### [EXERCISE AIM]
Lines from the line with "orange headphones: 0 -> 2" to the line with "turquoise flashlight: 0 -> 2" in the entries below, and only those, must be output exactly, with both ends included.

### [SOURCE MATERIAL]
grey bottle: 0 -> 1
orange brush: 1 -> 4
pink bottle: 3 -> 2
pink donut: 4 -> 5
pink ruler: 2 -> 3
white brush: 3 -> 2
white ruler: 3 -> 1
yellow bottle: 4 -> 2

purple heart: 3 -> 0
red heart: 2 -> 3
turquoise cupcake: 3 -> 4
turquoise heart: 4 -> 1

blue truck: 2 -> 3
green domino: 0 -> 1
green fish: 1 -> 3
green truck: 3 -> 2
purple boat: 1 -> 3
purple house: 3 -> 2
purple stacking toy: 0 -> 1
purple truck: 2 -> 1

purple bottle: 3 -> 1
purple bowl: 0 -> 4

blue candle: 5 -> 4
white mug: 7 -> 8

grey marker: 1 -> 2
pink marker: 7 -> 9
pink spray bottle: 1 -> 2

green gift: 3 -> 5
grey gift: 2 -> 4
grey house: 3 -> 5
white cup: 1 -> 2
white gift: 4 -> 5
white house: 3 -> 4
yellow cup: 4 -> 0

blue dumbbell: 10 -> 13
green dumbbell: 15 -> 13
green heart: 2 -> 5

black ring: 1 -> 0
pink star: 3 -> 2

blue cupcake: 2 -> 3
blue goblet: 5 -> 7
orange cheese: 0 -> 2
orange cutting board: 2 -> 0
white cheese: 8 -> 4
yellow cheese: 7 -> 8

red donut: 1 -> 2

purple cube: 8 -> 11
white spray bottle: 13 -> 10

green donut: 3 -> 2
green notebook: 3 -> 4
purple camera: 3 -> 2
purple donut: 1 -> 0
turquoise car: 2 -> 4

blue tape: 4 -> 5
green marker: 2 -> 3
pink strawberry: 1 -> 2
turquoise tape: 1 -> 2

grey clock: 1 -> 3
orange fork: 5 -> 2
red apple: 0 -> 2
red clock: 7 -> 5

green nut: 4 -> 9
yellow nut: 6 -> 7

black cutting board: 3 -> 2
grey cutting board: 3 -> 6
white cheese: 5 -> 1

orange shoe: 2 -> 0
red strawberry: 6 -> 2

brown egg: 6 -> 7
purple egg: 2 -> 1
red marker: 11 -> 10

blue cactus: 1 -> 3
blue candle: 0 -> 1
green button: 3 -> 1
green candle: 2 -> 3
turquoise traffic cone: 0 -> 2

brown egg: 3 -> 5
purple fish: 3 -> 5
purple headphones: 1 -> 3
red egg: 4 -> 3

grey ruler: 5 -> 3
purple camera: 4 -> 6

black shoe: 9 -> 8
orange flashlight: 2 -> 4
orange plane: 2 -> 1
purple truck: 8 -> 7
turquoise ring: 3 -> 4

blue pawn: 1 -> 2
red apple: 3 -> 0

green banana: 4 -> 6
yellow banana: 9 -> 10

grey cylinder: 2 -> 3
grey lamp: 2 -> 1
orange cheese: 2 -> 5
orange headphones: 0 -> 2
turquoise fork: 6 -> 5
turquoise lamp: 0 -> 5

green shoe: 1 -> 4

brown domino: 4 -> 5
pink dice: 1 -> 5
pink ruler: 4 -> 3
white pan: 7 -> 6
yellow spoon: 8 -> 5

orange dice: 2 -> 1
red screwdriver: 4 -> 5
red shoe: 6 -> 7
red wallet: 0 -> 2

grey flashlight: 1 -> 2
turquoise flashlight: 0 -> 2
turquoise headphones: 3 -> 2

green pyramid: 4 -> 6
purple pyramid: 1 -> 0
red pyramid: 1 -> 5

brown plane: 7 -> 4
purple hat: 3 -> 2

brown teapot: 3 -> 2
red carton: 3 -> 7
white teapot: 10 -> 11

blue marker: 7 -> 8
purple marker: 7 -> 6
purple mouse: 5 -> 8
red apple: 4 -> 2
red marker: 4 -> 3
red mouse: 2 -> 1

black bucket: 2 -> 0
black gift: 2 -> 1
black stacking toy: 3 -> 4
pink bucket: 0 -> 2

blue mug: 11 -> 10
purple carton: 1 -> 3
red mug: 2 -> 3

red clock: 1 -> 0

### [RESULT BELOW]
orange headphones: 0 -> 2
turquoise fork: 6 -> 5
turquoise lamp: 0 -> 5

green shoe: 1 -> 4

brown domino: 4 -> 5
pink dice: 1 -> 5
pink ruler: 4 -> 3
white pan: 7 -> 6
yellow spoon: 8 -> 5

orange dice: 2 -> 1
red screwdriver: 4 -> 5
red shoe: 6 -> 7
red wallet: 0 -> 2

grey flashlight: 1 -> 2
turquoise flashlight: 0 -> 2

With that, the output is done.